***** The input

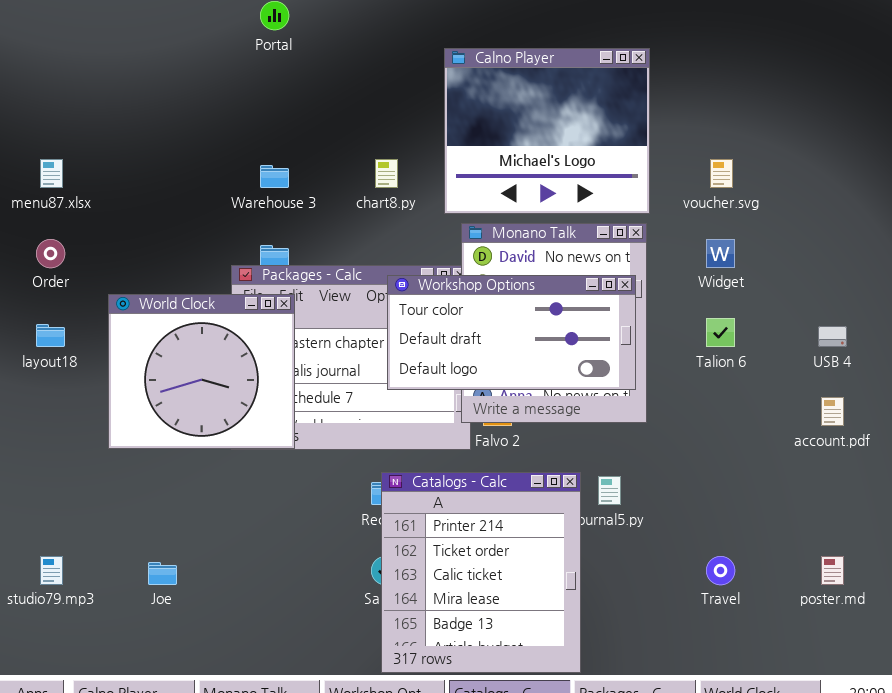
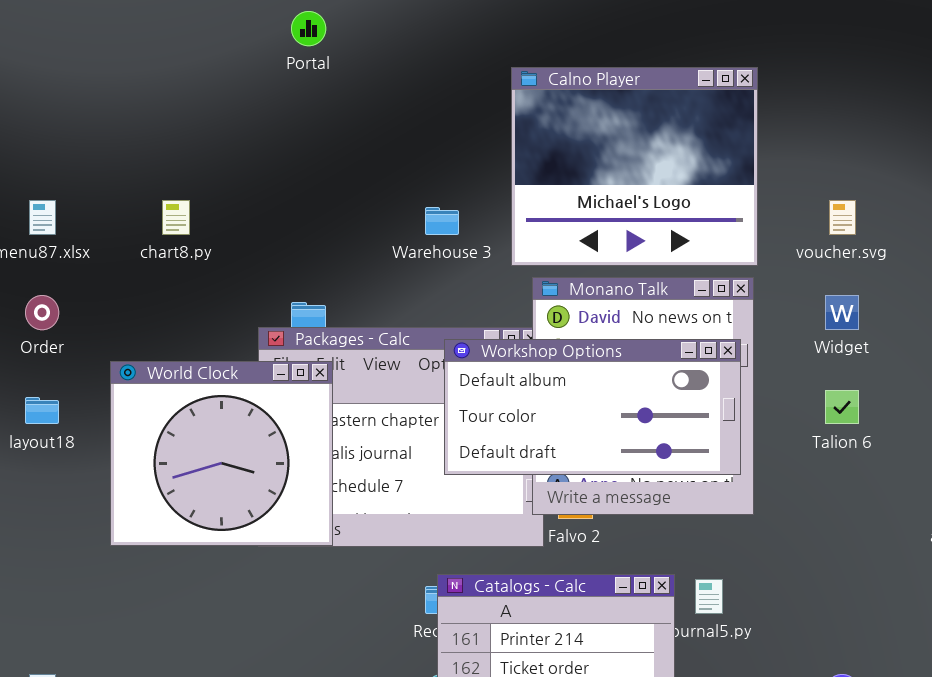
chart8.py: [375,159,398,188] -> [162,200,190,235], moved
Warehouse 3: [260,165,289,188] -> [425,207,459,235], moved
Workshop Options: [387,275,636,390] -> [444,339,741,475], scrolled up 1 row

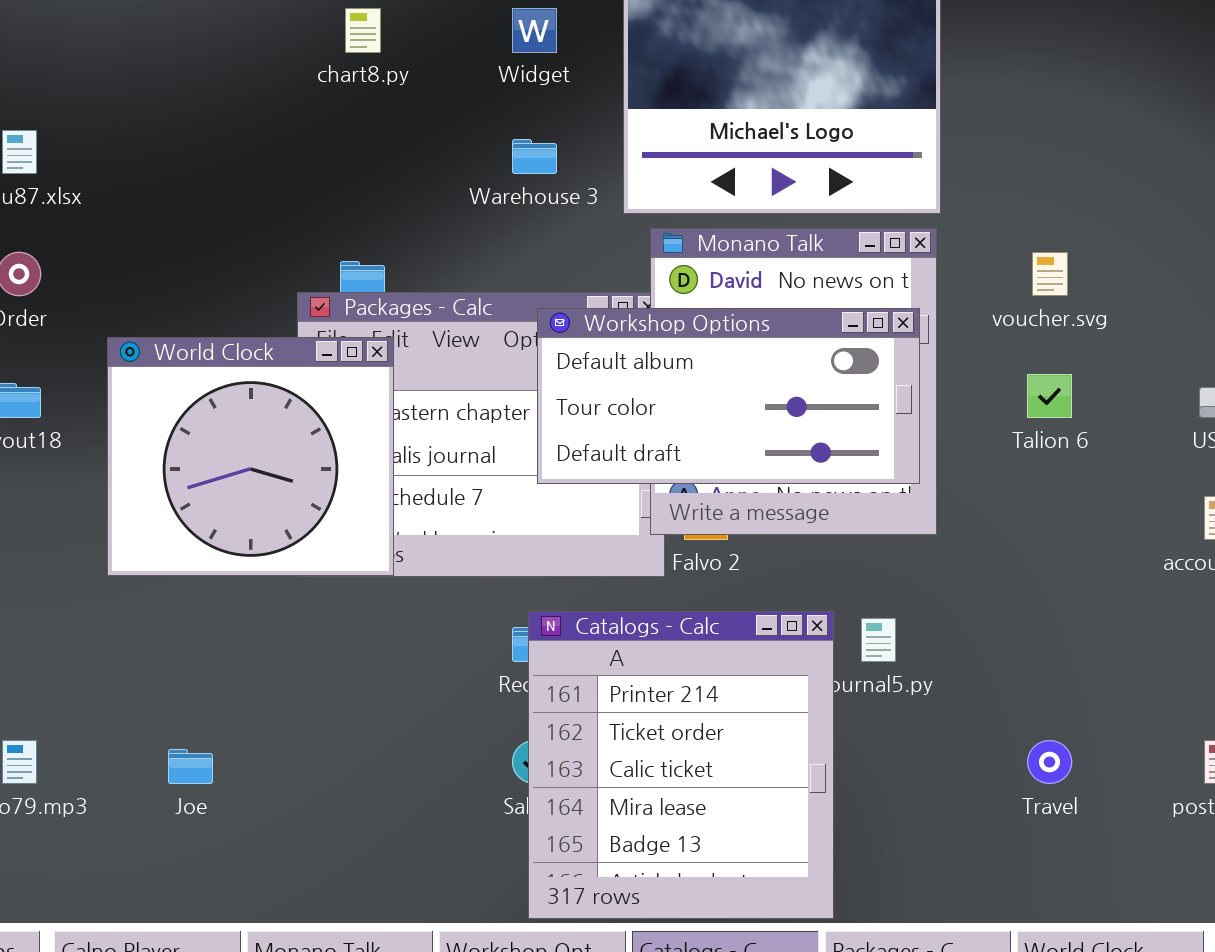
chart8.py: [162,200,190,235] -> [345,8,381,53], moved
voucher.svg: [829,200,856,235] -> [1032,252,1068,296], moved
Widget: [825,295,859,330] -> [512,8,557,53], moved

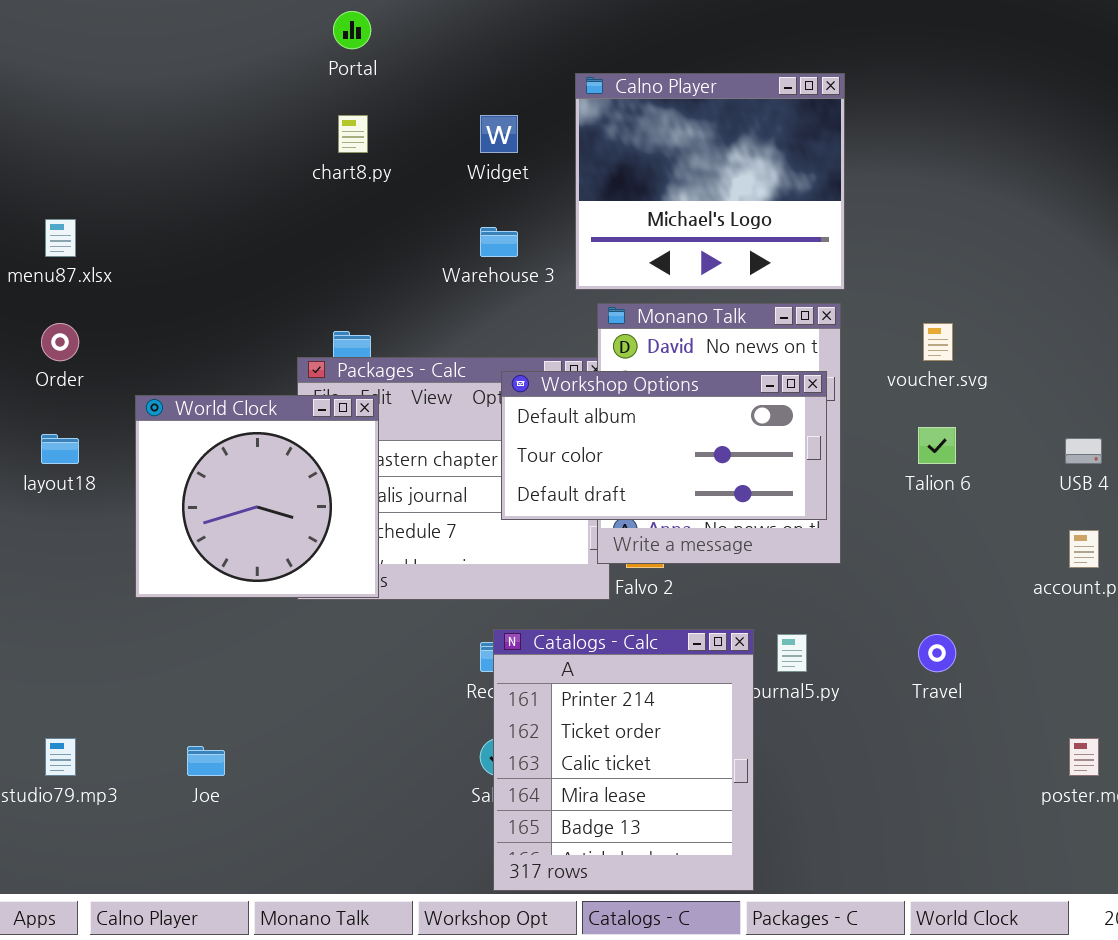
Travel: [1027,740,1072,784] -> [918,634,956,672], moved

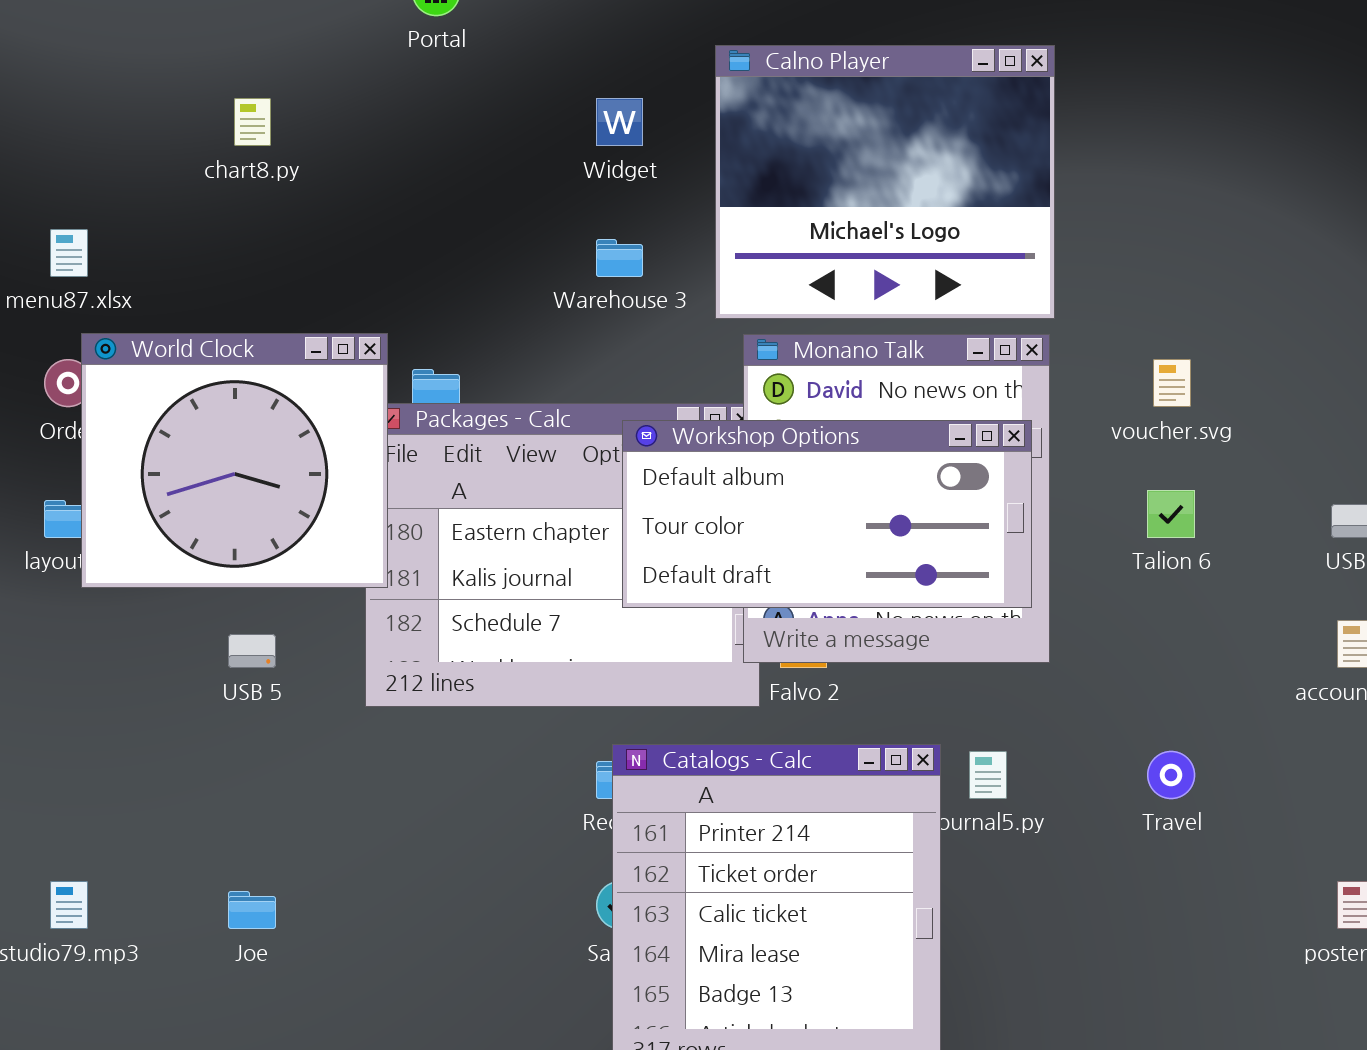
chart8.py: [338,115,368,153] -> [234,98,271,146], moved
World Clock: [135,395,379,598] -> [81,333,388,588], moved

**********
***** The input

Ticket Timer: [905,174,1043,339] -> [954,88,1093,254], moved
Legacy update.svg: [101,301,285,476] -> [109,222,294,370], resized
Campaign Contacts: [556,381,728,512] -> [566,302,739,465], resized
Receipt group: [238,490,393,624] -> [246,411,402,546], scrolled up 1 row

**********
***** The input

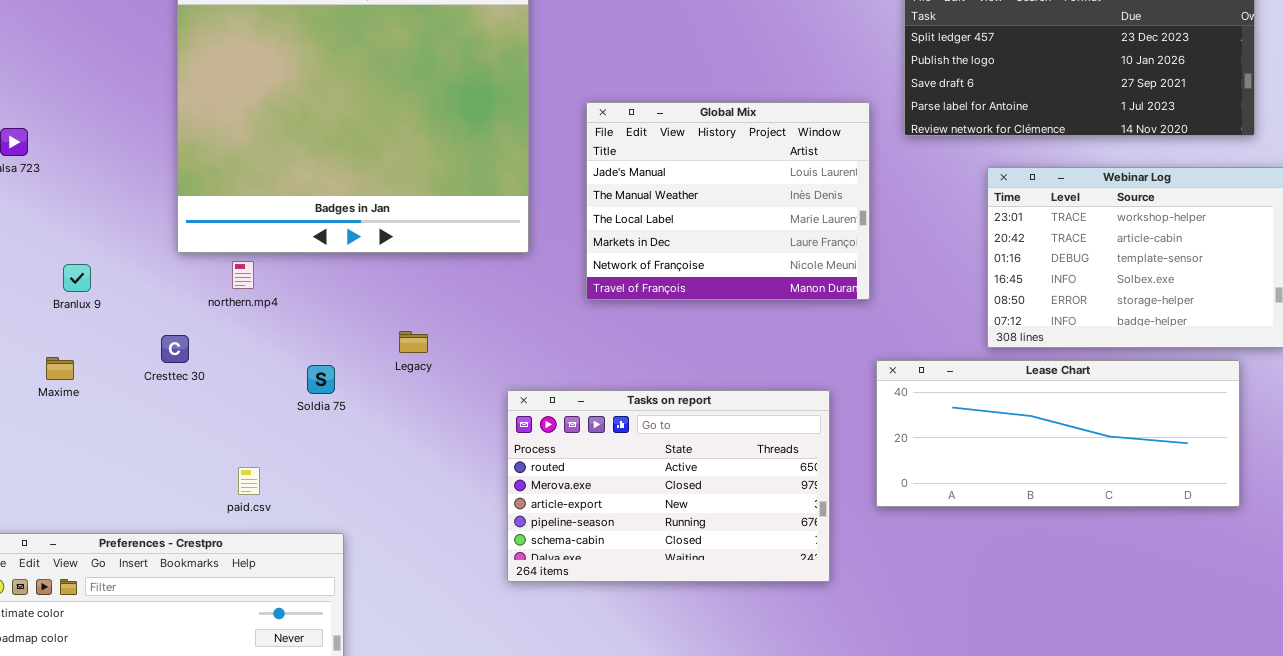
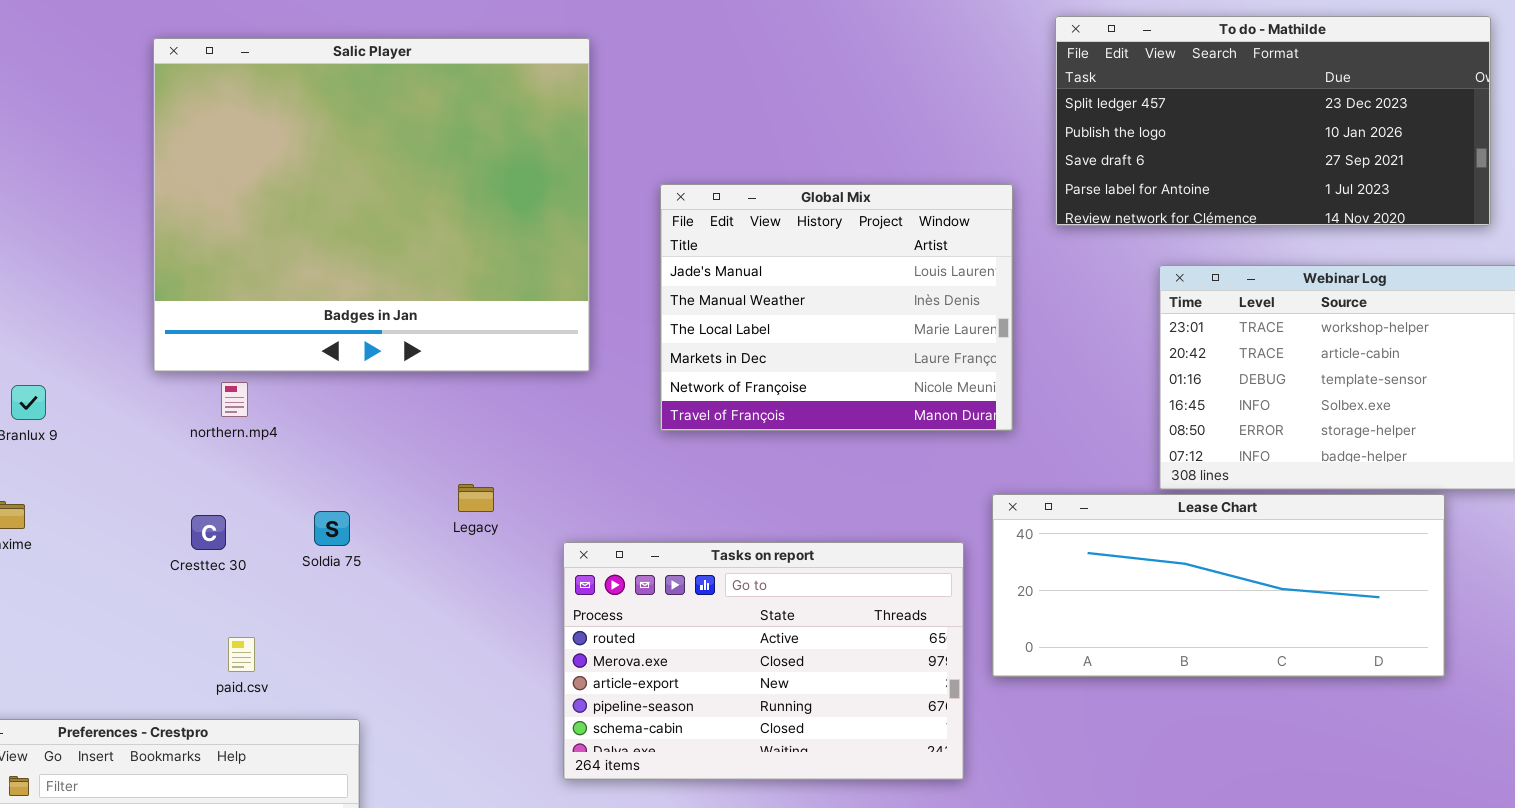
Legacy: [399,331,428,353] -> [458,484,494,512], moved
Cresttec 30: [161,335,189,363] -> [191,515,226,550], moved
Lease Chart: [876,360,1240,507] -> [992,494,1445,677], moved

**********

Requirement
For the word "moved", go through the records and show each line that carries it.

Written solution
chart8.py: [375,159,398,188] -> [162,200,190,235], moved
Warehouse 3: [260,165,289,188] -> [425,207,459,235], moved
chart8.py: [162,200,190,235] -> [345,8,381,53], moved
voucher.svg: [829,200,856,235] -> [1032,252,1068,296], moved
Widget: [825,295,859,330] -> [512,8,557,53], moved
Travel: [1027,740,1072,784] -> [918,634,956,672], moved
chart8.py: [338,115,368,153] -> [234,98,271,146], moved
World Clock: [135,395,379,598] -> [81,333,388,588], moved
Ticket Timer: [905,174,1043,339] -> [954,88,1093,254], moved
Legacy: [399,331,428,353] -> [458,484,494,512], moved
Cresttec 30: [161,335,189,363] -> [191,515,226,550], moved
Lease Chart: [876,360,1240,507] -> [992,494,1445,677], moved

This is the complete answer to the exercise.